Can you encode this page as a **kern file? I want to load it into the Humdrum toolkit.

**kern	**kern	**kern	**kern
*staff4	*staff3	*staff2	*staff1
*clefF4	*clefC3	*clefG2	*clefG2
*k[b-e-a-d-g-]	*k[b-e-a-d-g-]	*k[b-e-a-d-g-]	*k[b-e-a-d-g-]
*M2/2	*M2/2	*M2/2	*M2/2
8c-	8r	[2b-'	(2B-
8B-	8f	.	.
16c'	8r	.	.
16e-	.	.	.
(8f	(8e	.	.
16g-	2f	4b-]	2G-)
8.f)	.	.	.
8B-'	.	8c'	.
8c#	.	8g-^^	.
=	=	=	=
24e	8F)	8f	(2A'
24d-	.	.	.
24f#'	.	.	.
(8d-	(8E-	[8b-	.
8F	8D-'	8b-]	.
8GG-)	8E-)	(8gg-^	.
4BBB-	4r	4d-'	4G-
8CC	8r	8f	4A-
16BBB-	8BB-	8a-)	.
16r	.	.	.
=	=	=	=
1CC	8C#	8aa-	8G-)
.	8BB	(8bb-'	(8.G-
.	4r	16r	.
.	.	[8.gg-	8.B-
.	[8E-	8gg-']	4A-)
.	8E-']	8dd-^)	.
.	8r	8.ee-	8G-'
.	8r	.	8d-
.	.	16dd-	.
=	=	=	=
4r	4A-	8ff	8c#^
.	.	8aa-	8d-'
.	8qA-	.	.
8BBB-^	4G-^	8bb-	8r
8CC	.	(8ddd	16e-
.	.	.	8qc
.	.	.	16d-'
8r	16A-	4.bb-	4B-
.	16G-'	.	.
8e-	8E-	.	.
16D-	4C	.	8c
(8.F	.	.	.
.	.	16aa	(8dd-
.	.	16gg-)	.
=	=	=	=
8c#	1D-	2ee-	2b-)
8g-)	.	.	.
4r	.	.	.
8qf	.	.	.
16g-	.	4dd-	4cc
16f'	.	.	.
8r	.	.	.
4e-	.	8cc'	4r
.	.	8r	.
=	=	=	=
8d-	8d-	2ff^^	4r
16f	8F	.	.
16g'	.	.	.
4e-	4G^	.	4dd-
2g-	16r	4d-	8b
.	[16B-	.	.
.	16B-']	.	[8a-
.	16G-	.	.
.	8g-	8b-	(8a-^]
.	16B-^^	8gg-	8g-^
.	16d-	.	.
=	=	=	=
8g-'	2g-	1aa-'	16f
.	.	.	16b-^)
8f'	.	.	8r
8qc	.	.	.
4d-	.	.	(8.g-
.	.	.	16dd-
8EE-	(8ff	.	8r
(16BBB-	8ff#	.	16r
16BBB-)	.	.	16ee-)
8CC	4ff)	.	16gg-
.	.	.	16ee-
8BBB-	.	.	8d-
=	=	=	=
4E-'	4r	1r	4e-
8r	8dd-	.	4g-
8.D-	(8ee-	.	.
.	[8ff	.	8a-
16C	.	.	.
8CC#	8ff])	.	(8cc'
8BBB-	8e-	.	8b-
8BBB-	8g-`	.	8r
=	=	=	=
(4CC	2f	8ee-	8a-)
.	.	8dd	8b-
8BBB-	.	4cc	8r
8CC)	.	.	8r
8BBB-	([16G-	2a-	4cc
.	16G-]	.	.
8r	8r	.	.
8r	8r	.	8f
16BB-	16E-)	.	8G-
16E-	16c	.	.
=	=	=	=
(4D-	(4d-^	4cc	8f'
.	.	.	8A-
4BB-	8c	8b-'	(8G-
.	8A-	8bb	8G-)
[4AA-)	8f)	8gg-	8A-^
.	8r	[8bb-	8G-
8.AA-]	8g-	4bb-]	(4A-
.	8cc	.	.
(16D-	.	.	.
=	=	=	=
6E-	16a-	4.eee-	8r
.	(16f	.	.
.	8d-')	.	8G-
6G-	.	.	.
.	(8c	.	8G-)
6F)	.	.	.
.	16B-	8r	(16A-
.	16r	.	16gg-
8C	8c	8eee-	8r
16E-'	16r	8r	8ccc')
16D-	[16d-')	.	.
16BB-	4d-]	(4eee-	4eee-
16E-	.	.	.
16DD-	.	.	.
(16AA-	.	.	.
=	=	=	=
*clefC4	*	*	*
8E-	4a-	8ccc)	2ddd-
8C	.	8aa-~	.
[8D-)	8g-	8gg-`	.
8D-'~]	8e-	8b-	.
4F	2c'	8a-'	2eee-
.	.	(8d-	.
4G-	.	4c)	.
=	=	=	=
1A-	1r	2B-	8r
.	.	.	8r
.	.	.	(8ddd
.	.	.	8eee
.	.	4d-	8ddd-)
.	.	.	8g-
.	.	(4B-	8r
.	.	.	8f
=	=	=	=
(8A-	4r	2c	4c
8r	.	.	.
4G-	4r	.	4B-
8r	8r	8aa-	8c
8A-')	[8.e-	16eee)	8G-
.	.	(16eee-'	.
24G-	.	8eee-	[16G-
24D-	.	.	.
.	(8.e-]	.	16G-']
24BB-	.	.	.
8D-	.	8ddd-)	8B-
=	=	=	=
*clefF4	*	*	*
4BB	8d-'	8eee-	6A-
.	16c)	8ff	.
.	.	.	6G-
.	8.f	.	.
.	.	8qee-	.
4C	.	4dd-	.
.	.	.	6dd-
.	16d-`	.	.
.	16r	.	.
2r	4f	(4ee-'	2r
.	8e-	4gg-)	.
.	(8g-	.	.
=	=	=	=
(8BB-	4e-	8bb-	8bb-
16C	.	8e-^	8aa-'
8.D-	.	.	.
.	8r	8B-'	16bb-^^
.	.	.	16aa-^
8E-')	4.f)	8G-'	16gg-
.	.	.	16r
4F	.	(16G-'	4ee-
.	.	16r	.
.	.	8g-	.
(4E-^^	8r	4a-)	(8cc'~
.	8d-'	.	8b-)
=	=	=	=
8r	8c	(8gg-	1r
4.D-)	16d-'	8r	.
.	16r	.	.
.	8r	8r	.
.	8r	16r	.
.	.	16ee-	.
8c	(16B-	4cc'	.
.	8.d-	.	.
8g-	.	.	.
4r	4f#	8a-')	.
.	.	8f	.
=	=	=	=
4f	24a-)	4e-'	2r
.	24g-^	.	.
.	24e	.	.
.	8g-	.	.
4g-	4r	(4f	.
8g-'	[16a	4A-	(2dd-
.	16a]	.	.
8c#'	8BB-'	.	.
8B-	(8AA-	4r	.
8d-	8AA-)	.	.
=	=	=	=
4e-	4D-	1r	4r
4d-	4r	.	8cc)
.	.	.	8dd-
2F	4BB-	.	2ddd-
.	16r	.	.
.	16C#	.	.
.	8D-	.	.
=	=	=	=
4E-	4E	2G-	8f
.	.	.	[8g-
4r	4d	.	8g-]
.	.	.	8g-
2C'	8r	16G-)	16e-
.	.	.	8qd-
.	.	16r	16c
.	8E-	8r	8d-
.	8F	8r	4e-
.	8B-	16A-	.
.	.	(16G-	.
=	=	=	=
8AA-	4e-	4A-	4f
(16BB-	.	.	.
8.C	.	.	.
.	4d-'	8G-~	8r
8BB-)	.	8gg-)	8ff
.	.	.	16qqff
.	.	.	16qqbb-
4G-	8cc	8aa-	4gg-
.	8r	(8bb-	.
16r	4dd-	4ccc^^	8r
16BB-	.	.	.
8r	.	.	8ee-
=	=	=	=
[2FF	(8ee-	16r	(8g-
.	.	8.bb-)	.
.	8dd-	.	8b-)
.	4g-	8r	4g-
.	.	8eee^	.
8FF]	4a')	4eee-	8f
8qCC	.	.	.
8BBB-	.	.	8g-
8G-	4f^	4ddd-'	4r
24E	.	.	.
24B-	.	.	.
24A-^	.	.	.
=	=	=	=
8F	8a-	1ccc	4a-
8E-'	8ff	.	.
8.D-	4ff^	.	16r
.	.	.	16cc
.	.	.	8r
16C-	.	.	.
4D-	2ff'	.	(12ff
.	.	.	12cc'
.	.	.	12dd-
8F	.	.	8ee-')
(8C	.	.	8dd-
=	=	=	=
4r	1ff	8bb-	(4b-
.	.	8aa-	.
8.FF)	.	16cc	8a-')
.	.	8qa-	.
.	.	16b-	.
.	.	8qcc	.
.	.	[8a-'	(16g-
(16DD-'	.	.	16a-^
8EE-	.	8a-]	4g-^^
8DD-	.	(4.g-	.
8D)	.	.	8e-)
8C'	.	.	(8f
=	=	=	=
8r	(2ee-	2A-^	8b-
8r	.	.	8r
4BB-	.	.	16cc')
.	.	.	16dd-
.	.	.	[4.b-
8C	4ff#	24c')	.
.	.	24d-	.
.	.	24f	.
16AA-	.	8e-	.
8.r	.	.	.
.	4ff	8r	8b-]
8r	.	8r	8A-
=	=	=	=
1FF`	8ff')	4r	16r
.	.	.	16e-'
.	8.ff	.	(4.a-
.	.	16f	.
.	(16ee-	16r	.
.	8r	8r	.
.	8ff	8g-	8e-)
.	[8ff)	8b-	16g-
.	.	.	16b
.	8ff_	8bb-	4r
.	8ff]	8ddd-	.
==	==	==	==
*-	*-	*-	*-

+++

EXERCISE DESCRIPTION: Pull out every line of the material that contains the string "kern".

RESPONSE:
Can you encode this page as a **kern file? I want to load it into the Humdrum toolkit.
**kern	**kern	**kern	**kern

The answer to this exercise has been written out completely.